*What you will do:* Your copy should match the records below word for word and contain no pictures.

*Exercise data:*
────────────────────────────────────────

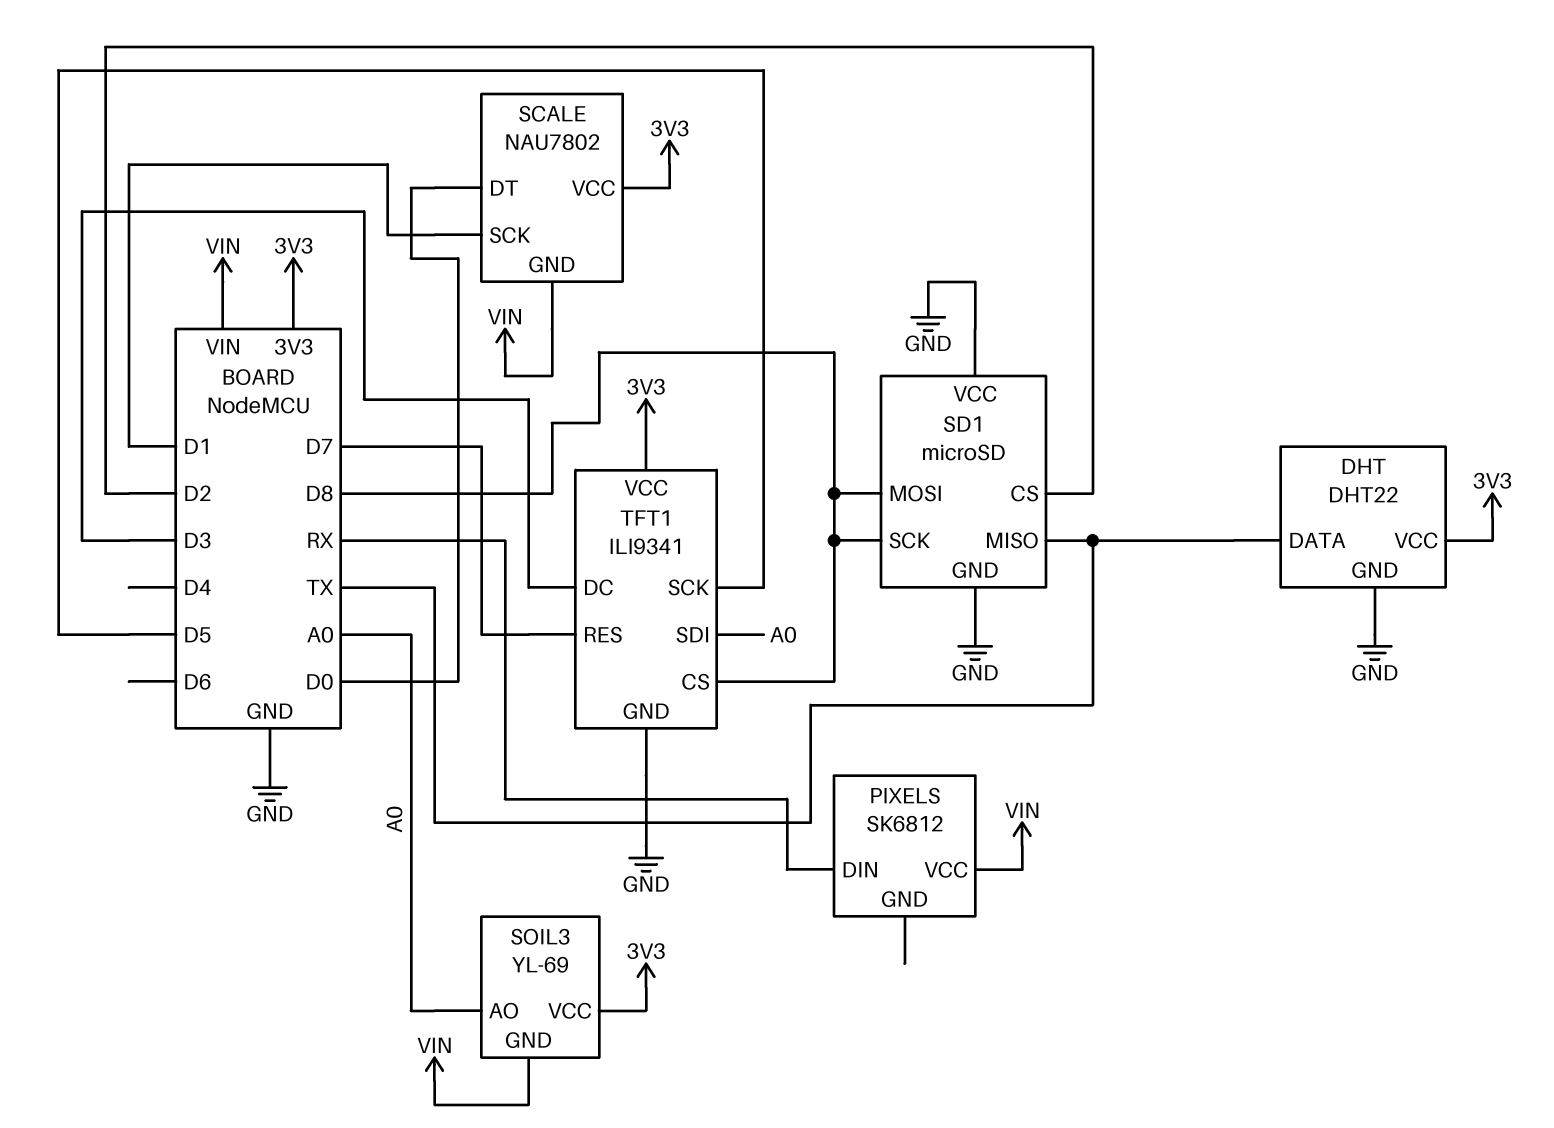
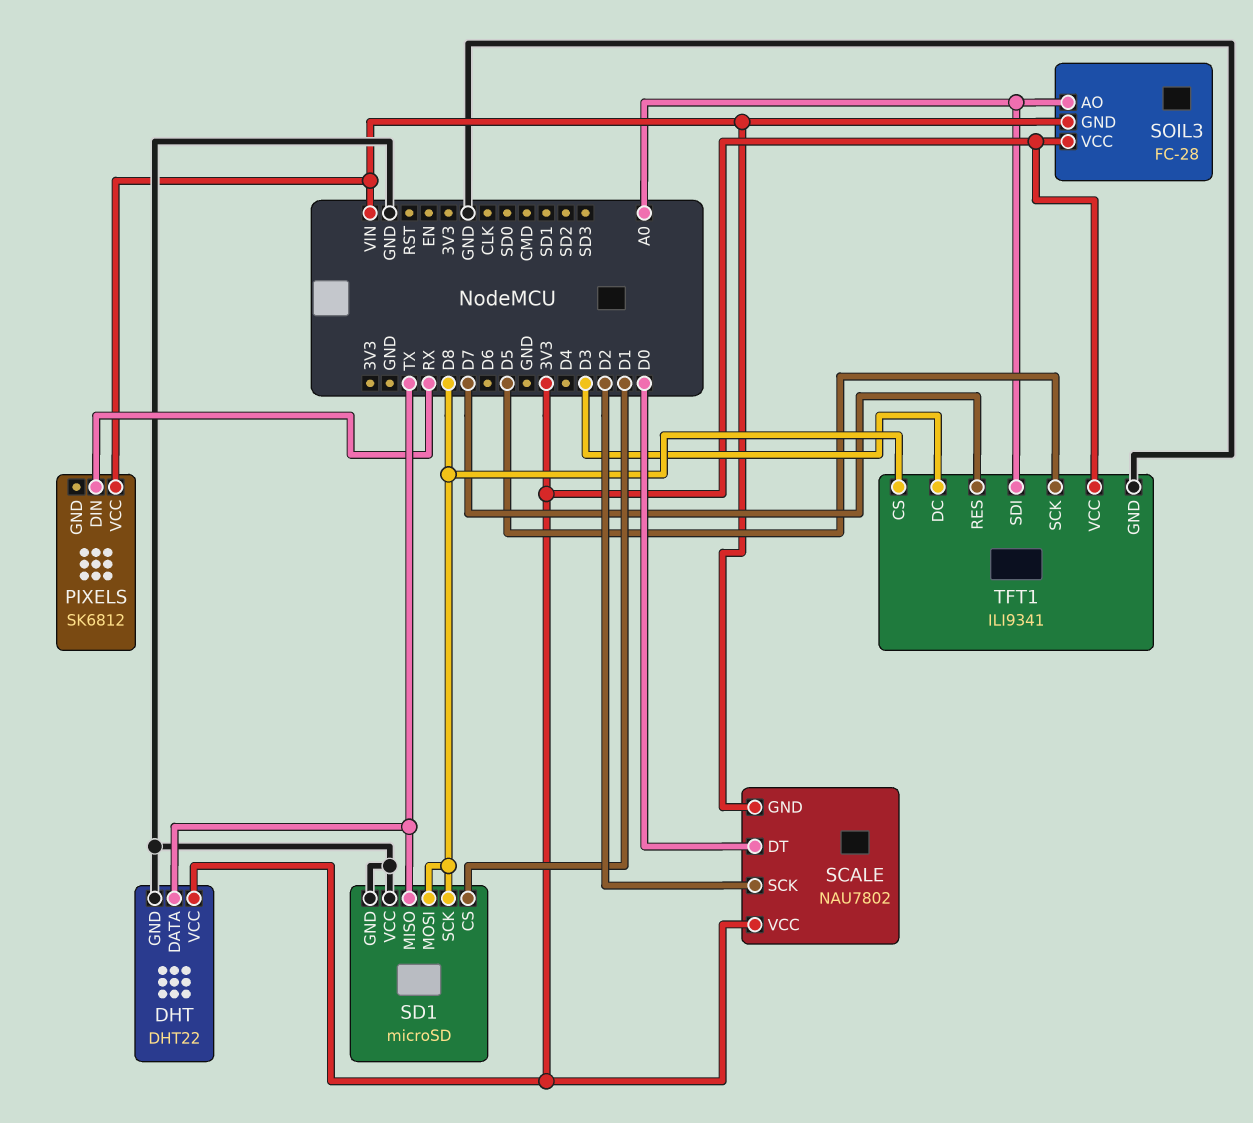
SCALE pin SCK: D1 -> D2
SD1 pin CS: D2 -> D1
SOIL3: YL-69 -> FC-28

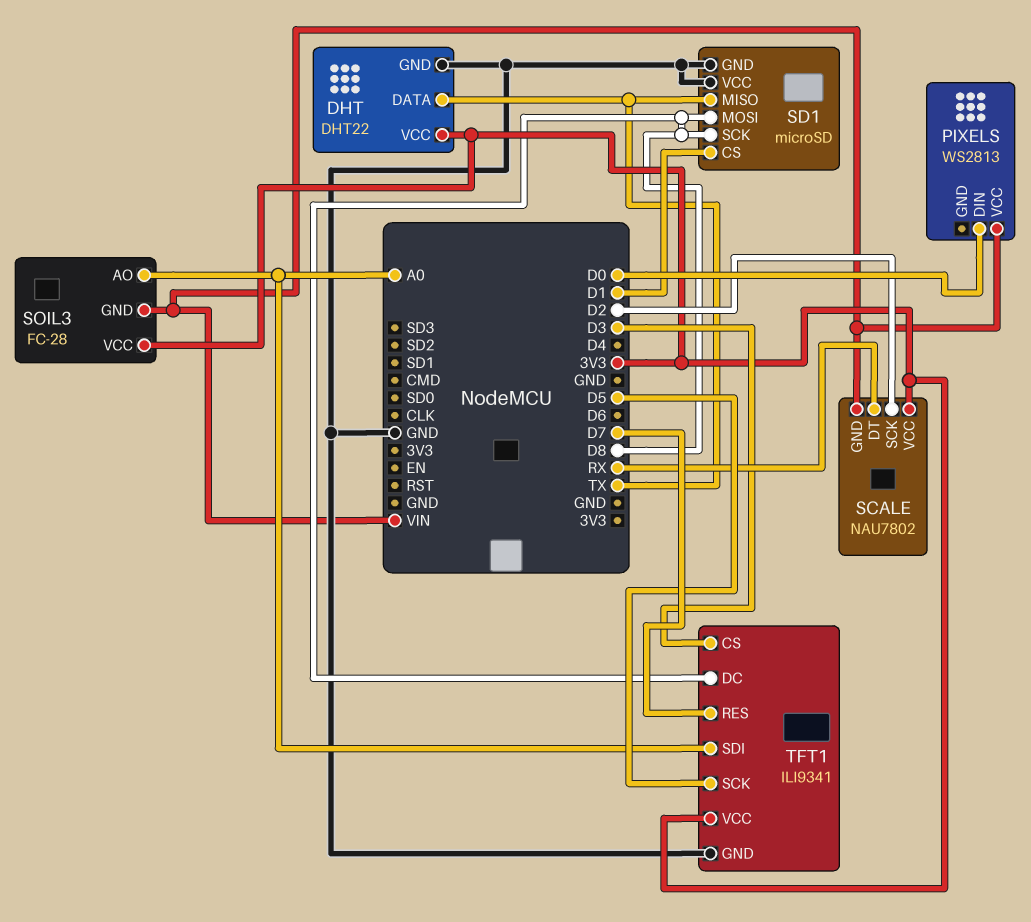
PIXELS: SK6812 -> WS2813
PIXELS pin DIN: RX -> D0
SCALE pin DT: D0 -> RX
TFT1 pin CS: D8 -> D3
TFT1 pin DC: D3 -> D8

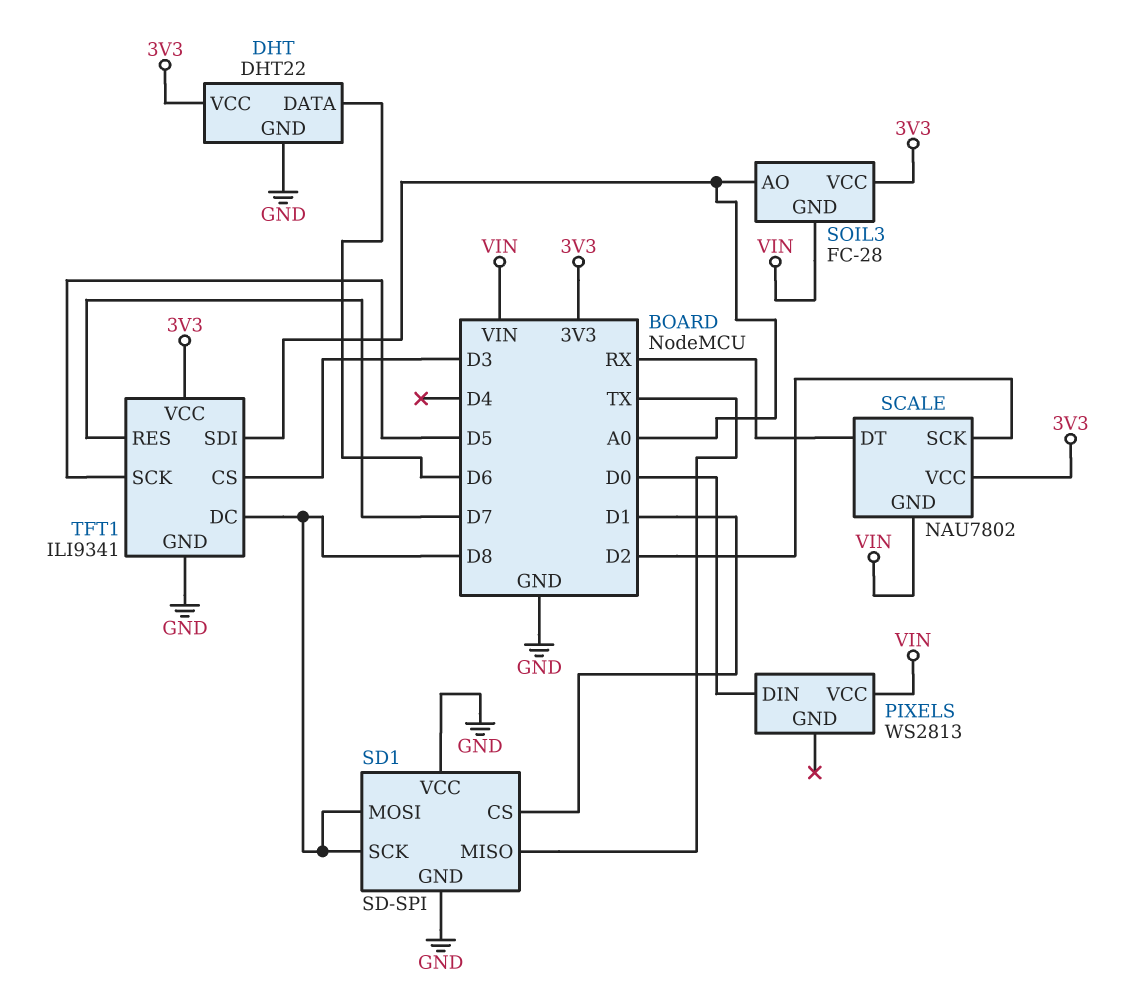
DHT pin DATA: TX -> D6
SD1: microSD -> SD-SPI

────────────────────────────────────────

*Solution for this task:*
SCALE pin SCK: D1 -> D2
SD1 pin CS: D2 -> D1
SOIL3: YL-69 -> FC-28

PIXELS: SK6812 -> WS2813
PIXELS pin DIN: RX -> D0
SCALE pin DT: D0 -> RX
TFT1 pin CS: D8 -> D3
TFT1 pin DC: D3 -> D8

DHT pin DATA: TX -> D6
SD1: microSD -> SD-SPI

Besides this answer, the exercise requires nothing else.